Which lines in the records below contain the word "orange"? Copy each one.

> _Data_
===
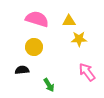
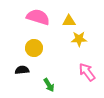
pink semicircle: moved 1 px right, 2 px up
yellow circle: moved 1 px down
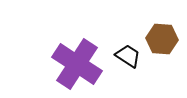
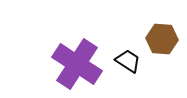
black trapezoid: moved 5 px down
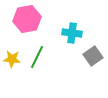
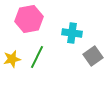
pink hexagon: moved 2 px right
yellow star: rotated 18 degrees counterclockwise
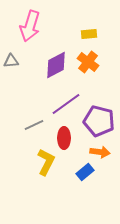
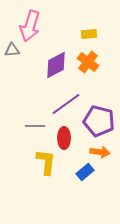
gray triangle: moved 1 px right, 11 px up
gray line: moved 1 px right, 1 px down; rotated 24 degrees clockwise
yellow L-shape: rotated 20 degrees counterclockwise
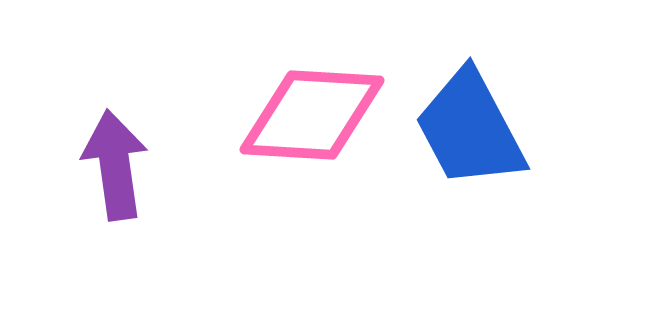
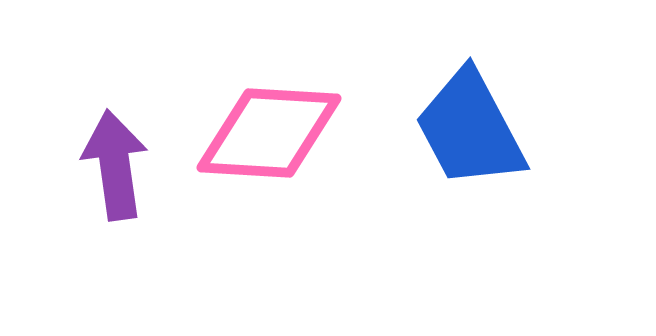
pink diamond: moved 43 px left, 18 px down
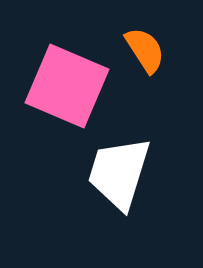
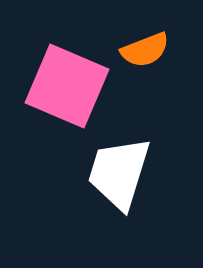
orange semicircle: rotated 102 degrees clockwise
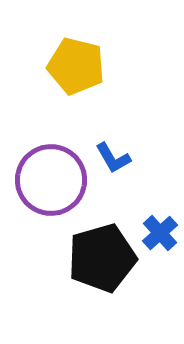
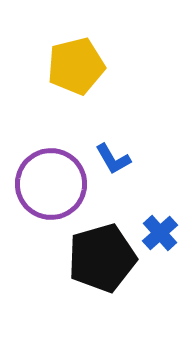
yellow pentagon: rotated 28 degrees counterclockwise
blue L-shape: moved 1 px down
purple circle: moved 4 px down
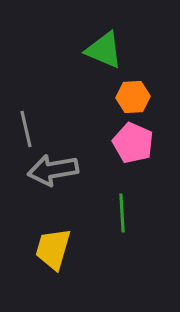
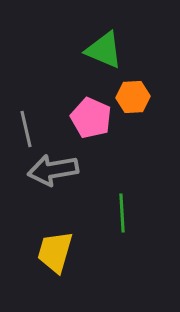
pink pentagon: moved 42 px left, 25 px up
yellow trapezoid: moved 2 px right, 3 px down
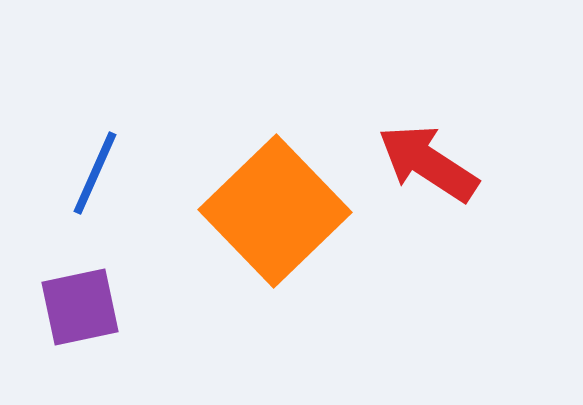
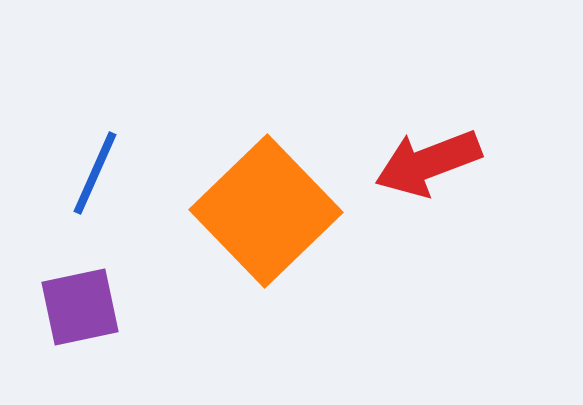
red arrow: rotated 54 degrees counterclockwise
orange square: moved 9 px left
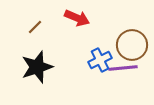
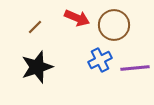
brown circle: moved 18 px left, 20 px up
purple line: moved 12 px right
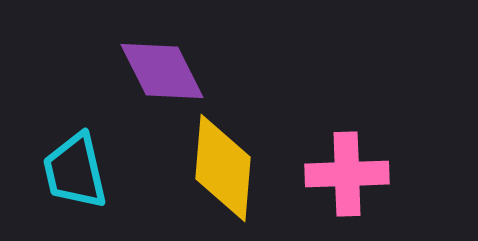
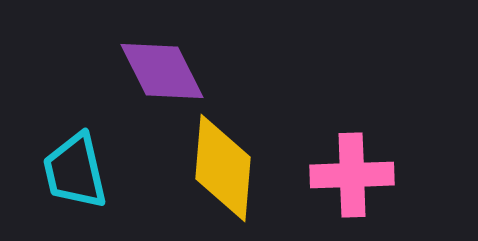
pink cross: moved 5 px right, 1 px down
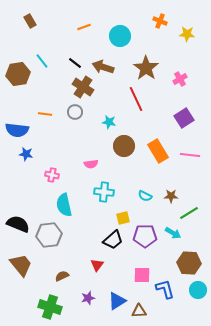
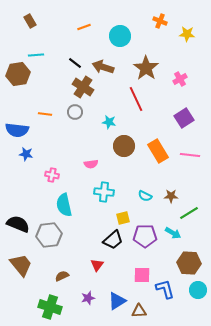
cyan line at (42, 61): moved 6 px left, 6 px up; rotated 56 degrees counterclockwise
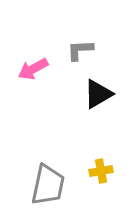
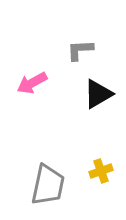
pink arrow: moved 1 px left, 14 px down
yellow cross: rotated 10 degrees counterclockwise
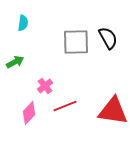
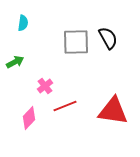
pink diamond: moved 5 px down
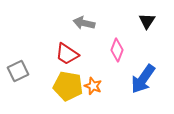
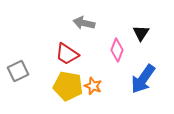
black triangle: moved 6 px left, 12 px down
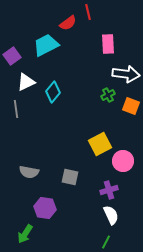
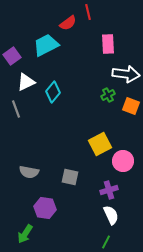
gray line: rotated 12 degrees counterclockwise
===
> _Solution for this exercise_
orange semicircle: rotated 102 degrees clockwise
orange square: moved 9 px left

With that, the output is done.